Spatial reasoning data
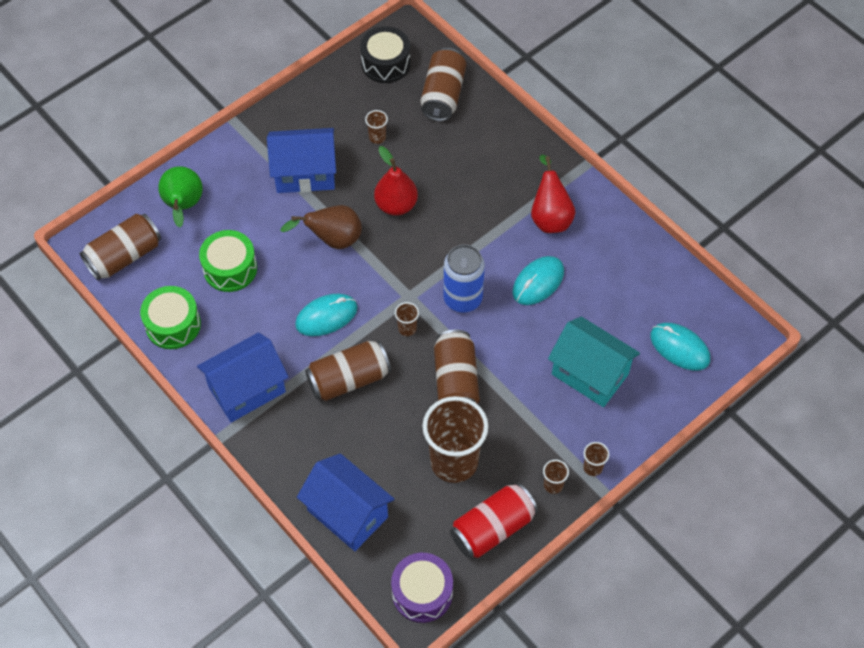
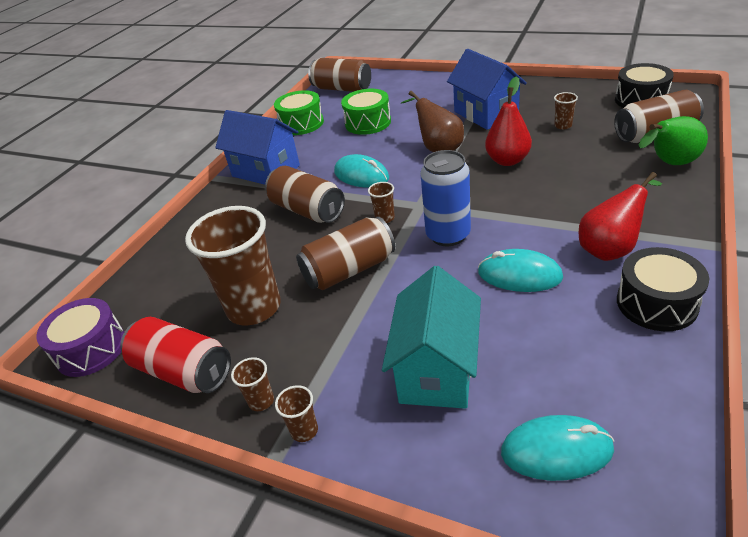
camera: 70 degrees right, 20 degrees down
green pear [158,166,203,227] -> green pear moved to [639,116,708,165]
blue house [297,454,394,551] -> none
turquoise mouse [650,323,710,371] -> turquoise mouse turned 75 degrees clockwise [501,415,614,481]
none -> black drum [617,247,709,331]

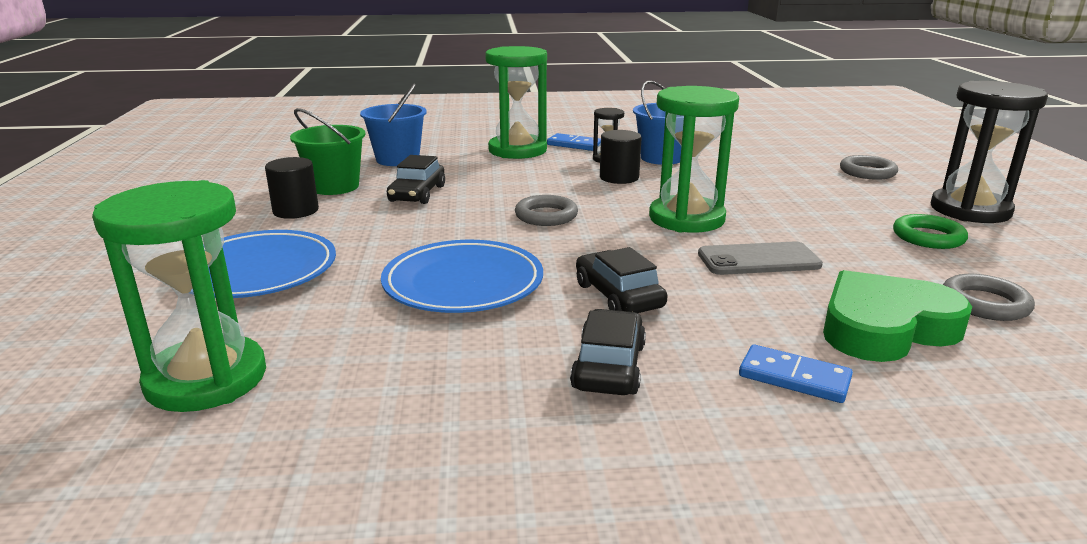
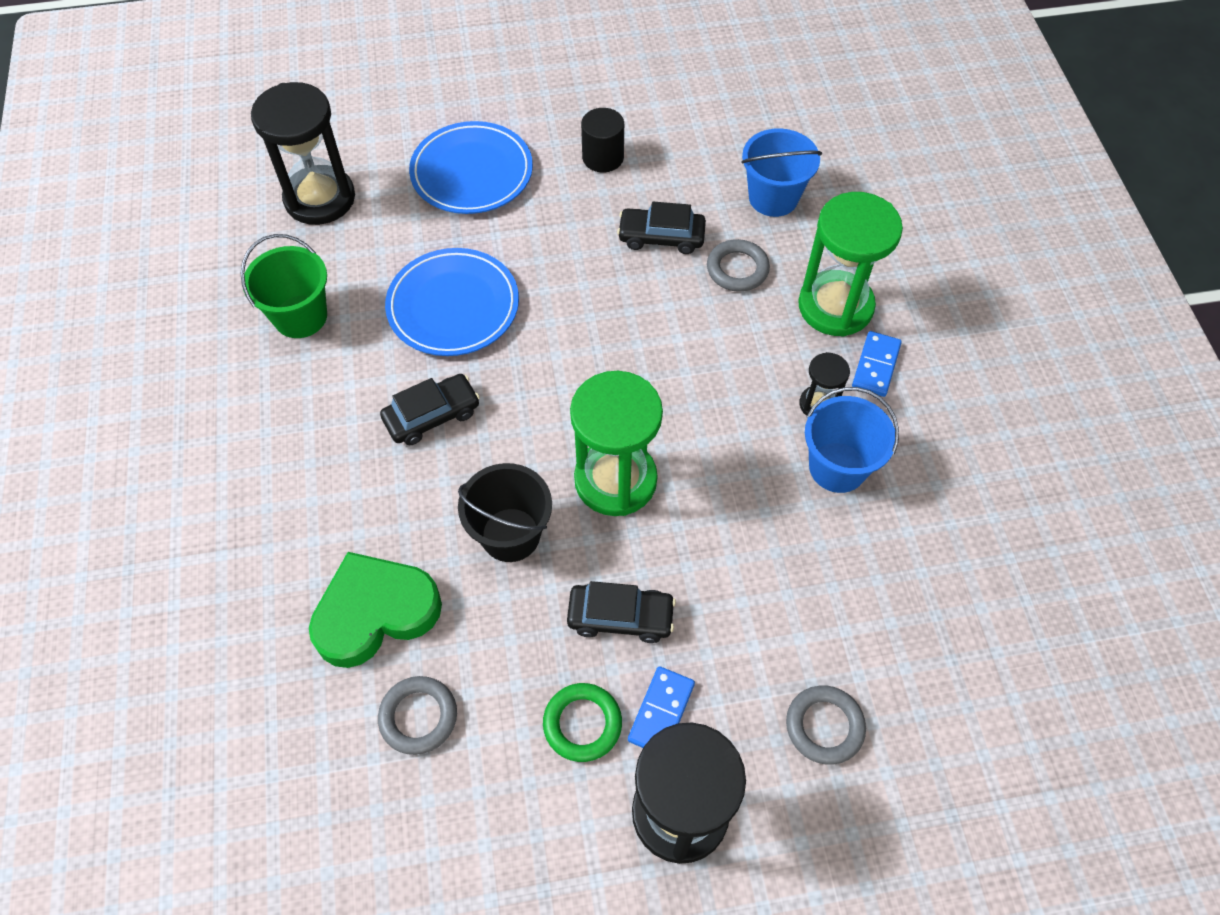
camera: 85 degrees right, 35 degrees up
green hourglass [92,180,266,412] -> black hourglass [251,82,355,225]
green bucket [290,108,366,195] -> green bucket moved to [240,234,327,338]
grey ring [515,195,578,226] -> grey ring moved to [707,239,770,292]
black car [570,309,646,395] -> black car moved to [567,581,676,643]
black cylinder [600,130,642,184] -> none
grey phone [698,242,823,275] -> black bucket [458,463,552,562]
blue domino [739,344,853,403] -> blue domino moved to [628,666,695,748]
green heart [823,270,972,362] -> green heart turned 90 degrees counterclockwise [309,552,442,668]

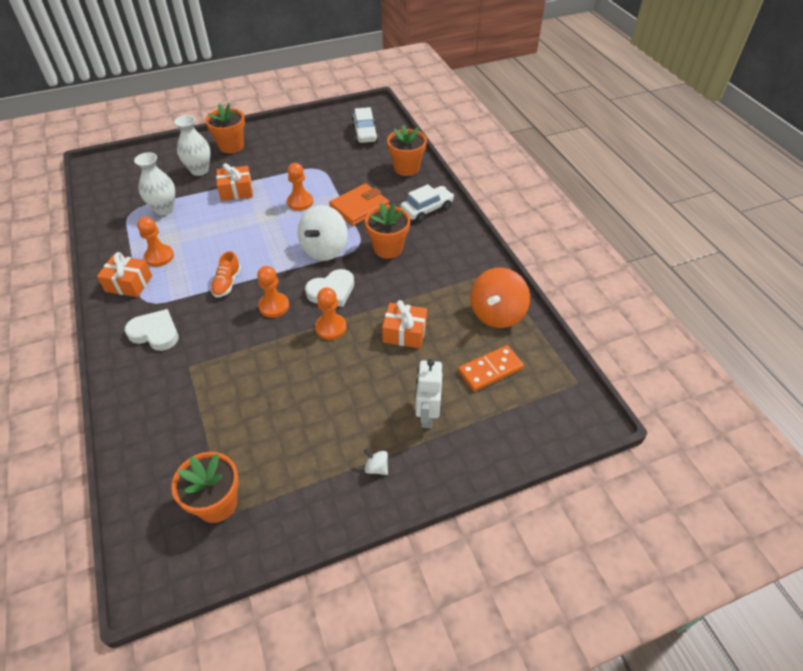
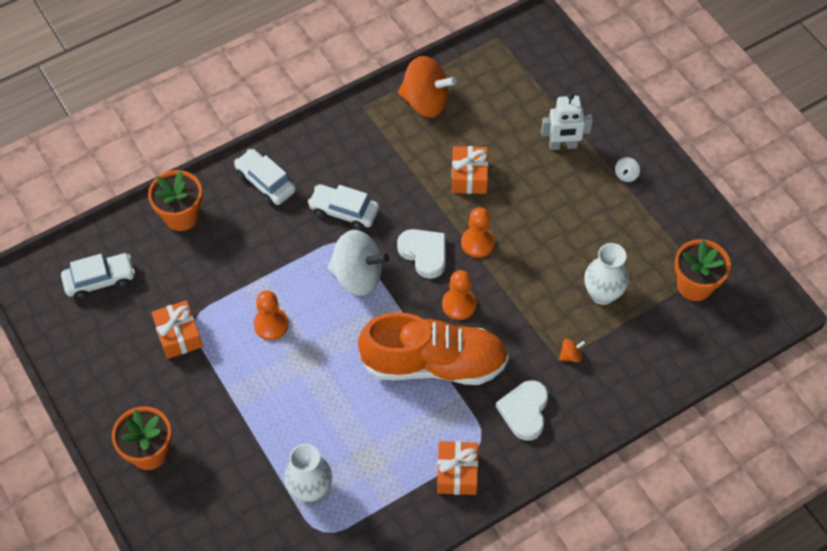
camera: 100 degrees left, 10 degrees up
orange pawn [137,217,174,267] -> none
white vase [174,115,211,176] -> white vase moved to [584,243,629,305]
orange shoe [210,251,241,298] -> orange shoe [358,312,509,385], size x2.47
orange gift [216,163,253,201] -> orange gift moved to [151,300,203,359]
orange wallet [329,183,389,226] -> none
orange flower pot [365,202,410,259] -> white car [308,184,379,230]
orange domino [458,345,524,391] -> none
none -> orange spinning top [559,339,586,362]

* Written task
Your answer should be each line from the entries that includes the string "none".

* Problem solution
blue house [297,454,394,551] -> none
none -> black drum [617,247,709,331]
black cylinder [600,130,642,184] -> none
orange pawn [137,217,174,267] -> none
orange wallet [329,183,389,226] -> none
orange domino [458,345,524,391] -> none
none -> orange spinning top [559,339,586,362]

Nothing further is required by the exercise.